> **Work task**: From the records below, print exactly the lines starting at the one containing "R4: none -> 91k (N18, VCC)" and ending at the one containing "C3: 3300uF (plus N14, minus N4) -> none", ends included, and nothing else.

Edit difference data:
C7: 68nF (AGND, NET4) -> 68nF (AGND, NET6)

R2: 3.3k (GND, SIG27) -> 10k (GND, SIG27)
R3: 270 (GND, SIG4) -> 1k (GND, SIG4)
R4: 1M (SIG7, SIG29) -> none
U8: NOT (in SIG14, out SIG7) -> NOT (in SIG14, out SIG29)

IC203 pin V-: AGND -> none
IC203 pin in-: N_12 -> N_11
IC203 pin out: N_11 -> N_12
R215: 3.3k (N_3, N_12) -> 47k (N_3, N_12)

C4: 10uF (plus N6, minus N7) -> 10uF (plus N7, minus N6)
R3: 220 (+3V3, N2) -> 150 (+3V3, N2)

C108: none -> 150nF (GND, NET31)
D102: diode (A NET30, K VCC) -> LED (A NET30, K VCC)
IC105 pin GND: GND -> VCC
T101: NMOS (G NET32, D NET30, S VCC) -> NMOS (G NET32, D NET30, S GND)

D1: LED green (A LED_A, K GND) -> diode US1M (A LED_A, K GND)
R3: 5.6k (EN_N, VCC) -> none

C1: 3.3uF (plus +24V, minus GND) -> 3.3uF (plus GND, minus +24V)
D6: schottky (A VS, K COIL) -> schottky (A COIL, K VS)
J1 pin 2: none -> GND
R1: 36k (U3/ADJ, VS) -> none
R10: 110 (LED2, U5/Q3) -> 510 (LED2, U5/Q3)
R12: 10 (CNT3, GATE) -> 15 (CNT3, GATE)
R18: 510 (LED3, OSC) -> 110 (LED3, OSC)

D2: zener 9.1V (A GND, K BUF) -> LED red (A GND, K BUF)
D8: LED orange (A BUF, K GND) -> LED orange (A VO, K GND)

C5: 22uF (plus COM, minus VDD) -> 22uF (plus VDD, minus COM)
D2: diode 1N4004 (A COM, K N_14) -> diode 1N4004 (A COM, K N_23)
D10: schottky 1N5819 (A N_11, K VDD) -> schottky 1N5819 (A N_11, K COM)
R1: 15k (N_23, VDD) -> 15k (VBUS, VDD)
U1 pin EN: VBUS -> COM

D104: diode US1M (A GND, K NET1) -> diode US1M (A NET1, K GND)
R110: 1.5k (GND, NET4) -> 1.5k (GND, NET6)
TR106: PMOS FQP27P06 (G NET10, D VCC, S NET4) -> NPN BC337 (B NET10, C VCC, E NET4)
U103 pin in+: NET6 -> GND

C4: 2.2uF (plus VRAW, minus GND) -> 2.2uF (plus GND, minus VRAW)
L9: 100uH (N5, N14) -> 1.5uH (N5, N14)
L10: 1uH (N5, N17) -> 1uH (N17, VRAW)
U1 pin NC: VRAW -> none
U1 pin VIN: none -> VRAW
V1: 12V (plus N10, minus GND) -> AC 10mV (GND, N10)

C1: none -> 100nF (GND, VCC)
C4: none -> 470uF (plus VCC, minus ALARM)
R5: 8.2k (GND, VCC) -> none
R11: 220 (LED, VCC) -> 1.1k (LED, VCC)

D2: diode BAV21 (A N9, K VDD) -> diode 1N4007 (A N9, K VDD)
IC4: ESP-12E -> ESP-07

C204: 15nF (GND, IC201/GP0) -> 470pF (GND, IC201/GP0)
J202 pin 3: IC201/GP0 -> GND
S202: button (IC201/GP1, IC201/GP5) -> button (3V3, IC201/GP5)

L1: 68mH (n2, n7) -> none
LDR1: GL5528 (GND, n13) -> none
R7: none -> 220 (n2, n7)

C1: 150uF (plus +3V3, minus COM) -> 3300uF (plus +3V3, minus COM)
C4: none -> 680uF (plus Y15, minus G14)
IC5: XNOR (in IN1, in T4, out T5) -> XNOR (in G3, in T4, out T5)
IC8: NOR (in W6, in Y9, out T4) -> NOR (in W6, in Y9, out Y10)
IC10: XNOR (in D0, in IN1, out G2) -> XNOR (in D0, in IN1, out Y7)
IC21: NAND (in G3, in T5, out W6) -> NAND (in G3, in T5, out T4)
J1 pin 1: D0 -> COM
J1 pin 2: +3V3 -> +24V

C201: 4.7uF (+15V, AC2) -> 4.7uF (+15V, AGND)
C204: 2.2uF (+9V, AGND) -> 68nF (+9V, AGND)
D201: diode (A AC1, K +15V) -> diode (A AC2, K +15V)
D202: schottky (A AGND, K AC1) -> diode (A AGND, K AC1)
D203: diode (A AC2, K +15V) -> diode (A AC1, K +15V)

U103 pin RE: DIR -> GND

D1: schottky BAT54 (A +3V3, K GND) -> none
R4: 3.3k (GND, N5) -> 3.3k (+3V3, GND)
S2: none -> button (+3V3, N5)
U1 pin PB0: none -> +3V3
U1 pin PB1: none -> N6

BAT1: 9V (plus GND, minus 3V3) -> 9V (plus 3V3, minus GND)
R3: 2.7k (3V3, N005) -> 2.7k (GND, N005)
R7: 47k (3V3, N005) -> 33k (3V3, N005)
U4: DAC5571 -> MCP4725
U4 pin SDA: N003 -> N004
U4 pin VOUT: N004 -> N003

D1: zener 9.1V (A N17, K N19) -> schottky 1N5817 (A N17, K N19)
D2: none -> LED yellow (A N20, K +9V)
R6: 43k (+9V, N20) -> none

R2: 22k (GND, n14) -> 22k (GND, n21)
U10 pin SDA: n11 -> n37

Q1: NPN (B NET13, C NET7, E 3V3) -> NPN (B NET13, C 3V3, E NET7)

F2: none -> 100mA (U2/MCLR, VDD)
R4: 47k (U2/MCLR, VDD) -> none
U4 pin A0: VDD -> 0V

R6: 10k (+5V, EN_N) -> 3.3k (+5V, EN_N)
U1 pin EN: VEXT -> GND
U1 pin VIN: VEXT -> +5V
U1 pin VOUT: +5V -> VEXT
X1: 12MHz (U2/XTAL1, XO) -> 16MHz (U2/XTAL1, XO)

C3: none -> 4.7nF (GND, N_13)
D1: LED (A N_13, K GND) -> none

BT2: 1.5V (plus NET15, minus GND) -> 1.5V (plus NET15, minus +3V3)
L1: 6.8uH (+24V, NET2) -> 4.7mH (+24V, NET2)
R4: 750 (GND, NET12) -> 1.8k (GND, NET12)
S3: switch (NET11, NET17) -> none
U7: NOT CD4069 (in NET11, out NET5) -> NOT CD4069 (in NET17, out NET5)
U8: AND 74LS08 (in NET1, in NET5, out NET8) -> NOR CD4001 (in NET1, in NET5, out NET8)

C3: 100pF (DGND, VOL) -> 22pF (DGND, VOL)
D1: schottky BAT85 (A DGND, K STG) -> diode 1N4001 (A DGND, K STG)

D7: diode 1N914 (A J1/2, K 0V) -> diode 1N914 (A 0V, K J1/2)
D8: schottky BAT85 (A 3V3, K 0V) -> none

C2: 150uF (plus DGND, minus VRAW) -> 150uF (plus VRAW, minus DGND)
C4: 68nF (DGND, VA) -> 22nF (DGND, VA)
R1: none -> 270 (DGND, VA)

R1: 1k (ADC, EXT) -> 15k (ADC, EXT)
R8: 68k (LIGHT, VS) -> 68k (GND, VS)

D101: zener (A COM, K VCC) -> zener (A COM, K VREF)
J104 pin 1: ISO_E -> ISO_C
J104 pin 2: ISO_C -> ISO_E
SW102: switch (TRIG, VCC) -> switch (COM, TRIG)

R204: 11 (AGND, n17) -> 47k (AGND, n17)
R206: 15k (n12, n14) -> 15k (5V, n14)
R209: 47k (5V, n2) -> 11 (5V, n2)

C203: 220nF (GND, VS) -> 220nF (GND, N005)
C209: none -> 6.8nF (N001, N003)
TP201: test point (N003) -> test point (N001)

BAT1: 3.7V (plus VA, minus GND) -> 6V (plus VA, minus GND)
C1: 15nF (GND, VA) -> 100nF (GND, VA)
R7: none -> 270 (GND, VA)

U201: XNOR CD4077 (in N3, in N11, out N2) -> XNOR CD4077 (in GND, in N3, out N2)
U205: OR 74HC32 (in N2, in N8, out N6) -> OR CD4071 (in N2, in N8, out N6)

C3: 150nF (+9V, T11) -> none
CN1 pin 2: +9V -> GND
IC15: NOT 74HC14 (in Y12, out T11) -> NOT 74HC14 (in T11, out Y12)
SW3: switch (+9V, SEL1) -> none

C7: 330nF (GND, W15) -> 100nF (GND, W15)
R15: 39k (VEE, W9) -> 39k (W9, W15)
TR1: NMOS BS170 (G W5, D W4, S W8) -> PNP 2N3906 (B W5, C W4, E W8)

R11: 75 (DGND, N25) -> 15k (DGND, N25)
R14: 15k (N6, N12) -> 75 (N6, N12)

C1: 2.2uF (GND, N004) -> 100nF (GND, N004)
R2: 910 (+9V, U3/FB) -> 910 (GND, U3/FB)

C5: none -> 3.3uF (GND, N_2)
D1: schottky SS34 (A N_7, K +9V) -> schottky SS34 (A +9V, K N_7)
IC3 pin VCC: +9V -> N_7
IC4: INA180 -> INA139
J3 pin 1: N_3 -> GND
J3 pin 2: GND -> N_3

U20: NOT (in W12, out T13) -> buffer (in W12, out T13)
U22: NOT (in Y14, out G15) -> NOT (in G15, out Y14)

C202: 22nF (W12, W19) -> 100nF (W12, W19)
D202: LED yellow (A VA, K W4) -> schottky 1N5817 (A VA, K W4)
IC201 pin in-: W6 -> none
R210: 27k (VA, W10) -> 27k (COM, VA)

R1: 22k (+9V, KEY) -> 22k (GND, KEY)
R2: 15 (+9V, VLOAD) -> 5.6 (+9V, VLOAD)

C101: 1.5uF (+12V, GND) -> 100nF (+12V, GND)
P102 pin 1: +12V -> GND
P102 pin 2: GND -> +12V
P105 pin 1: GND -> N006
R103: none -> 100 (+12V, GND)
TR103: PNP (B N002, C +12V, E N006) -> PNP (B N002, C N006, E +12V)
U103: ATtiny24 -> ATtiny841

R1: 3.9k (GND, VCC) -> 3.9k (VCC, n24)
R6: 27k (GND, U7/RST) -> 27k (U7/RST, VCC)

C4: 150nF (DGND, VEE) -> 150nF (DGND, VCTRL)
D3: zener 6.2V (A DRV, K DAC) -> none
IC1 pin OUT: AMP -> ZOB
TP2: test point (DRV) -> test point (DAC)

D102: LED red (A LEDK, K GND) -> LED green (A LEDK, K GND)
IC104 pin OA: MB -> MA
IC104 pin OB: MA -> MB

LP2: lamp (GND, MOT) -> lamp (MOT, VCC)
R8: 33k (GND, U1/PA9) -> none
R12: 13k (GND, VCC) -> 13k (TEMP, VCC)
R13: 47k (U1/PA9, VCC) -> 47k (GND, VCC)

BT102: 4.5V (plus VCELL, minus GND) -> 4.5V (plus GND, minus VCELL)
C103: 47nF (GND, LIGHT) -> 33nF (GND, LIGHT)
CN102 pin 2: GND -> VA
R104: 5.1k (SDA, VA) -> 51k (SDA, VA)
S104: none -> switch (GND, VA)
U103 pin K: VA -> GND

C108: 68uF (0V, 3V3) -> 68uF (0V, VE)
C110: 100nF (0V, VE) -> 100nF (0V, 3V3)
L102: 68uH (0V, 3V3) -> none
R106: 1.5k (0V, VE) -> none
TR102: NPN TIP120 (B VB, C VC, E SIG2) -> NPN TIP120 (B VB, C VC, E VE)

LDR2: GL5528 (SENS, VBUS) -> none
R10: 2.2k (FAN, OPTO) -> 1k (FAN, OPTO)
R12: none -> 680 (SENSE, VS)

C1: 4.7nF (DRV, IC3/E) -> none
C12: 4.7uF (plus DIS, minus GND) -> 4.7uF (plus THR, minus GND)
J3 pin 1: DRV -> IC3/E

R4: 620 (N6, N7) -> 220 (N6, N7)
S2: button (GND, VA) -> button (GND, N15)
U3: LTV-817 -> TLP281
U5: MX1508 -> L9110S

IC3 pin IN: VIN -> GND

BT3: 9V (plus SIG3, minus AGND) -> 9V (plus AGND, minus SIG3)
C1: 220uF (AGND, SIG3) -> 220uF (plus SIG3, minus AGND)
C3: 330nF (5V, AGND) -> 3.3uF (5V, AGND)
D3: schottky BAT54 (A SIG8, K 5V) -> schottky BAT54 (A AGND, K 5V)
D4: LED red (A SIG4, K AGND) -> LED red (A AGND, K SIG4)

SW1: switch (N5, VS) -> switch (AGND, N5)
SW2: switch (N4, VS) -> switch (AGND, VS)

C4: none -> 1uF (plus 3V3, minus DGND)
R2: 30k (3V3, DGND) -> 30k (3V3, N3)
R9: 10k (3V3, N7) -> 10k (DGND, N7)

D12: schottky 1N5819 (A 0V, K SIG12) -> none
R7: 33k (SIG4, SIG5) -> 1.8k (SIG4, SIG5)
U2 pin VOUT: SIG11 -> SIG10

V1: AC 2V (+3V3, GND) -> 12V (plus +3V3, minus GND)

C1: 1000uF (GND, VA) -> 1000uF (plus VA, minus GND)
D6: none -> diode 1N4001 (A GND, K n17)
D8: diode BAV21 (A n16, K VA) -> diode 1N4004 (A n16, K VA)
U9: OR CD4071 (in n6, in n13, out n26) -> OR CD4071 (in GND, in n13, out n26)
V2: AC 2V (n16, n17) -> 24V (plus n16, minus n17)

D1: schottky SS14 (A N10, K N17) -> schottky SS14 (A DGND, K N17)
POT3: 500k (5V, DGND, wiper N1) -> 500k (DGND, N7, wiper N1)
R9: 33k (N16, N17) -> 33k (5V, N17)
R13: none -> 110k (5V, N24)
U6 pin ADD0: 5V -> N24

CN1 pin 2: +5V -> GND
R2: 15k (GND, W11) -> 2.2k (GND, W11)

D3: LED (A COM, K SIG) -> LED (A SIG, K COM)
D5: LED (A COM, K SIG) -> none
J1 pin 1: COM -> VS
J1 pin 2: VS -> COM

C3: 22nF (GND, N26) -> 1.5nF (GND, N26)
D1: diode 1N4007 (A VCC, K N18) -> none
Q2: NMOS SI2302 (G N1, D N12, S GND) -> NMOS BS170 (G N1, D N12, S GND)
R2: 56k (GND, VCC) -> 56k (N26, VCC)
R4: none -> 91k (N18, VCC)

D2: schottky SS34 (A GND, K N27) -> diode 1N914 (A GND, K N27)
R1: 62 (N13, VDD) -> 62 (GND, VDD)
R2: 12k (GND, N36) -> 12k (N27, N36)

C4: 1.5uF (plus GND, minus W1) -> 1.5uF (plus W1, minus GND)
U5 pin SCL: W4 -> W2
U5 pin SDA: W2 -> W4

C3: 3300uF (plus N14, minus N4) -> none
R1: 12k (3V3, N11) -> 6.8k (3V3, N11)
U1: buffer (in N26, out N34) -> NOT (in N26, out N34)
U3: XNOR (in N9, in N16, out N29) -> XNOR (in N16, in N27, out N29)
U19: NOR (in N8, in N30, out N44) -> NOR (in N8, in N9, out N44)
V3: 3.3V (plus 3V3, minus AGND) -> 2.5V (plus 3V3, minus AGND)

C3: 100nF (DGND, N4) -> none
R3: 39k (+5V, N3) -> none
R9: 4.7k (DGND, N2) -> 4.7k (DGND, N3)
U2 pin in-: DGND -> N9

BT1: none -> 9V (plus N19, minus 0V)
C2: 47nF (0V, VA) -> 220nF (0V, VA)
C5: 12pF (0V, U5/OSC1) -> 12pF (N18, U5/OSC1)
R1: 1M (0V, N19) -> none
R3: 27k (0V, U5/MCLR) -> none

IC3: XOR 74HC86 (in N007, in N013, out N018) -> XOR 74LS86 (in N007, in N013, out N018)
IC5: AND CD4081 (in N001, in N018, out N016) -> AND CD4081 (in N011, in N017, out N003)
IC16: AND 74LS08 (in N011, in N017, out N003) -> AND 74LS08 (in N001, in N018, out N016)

> **Result of the exercise**:
R4: none -> 91k (N18, VCC)

D2: schottky SS34 (A GND, K N27) -> diode 1N914 (A GND, K N27)
R1: 62 (N13, VDD) -> 62 (GND, VDD)
R2: 12k (GND, N36) -> 12k (N27, N36)

C4: 1.5uF (plus GND, minus W1) -> 1.5uF (plus W1, minus GND)
U5 pin SCL: W4 -> W2
U5 pin SDA: W2 -> W4

C3: 3300uF (plus N14, minus N4) -> none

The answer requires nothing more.